**Problem statement**
Write out exactly the lines of the entries below from the one holding "yellow trapezoid: moved 1 px right" to the one holding "black arrow: rotated", inclusive, and leave out all other lines.

**Listed records**
★ ★ ★ ★
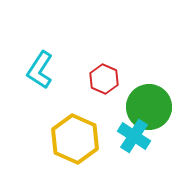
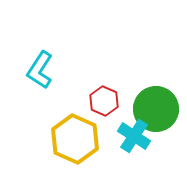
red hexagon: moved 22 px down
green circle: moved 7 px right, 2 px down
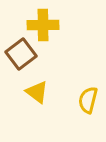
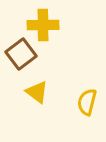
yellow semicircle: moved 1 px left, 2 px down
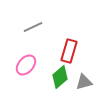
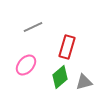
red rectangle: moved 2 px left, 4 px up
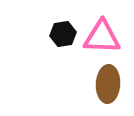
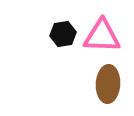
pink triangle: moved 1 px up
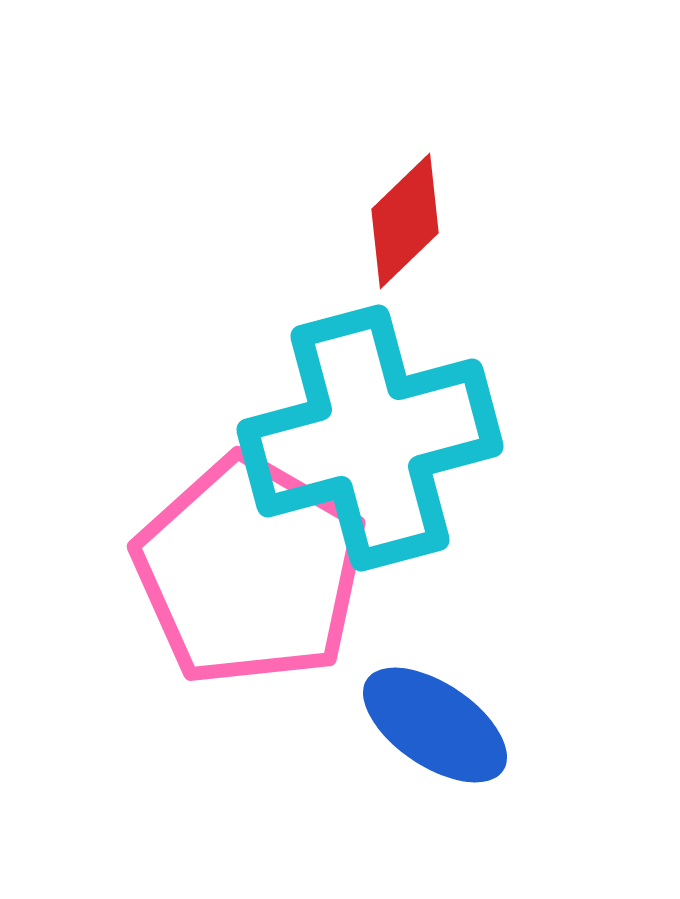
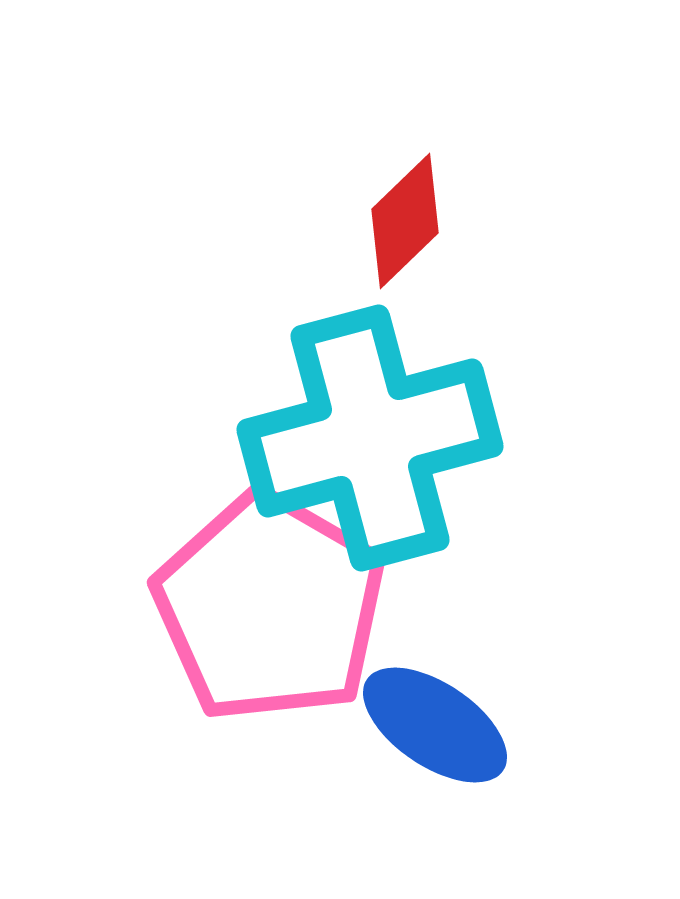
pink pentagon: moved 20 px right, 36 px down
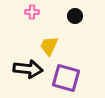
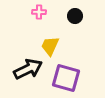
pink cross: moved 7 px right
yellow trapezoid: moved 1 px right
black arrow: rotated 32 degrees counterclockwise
★ ★ ★ ★
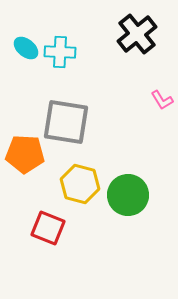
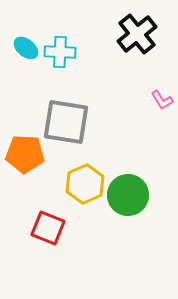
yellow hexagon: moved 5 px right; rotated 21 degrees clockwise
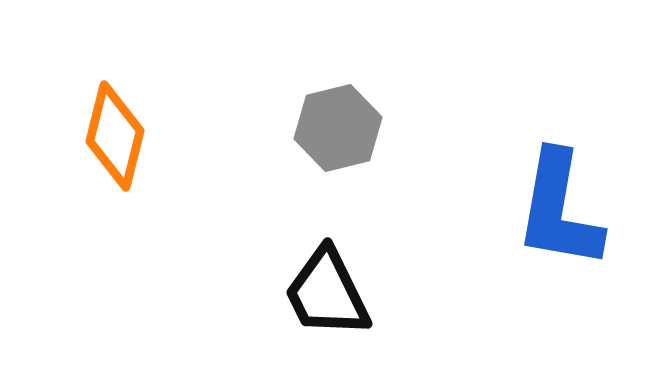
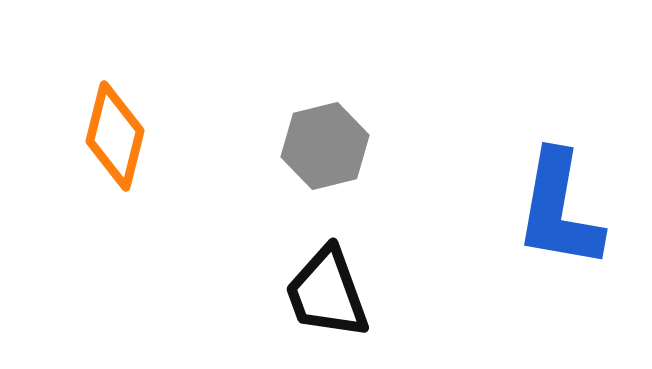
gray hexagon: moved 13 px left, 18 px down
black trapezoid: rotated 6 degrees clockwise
★ ★ ★ ★
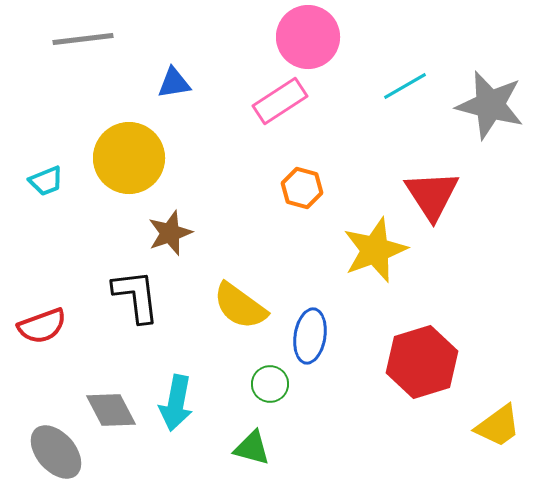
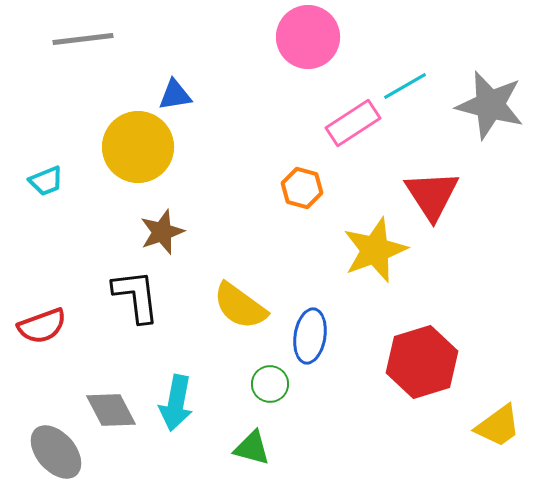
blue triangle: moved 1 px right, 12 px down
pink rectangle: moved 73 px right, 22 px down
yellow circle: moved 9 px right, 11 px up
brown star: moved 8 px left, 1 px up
★ ★ ★ ★
**Worked solution**
yellow trapezoid: moved 1 px right
black arrow: rotated 32 degrees counterclockwise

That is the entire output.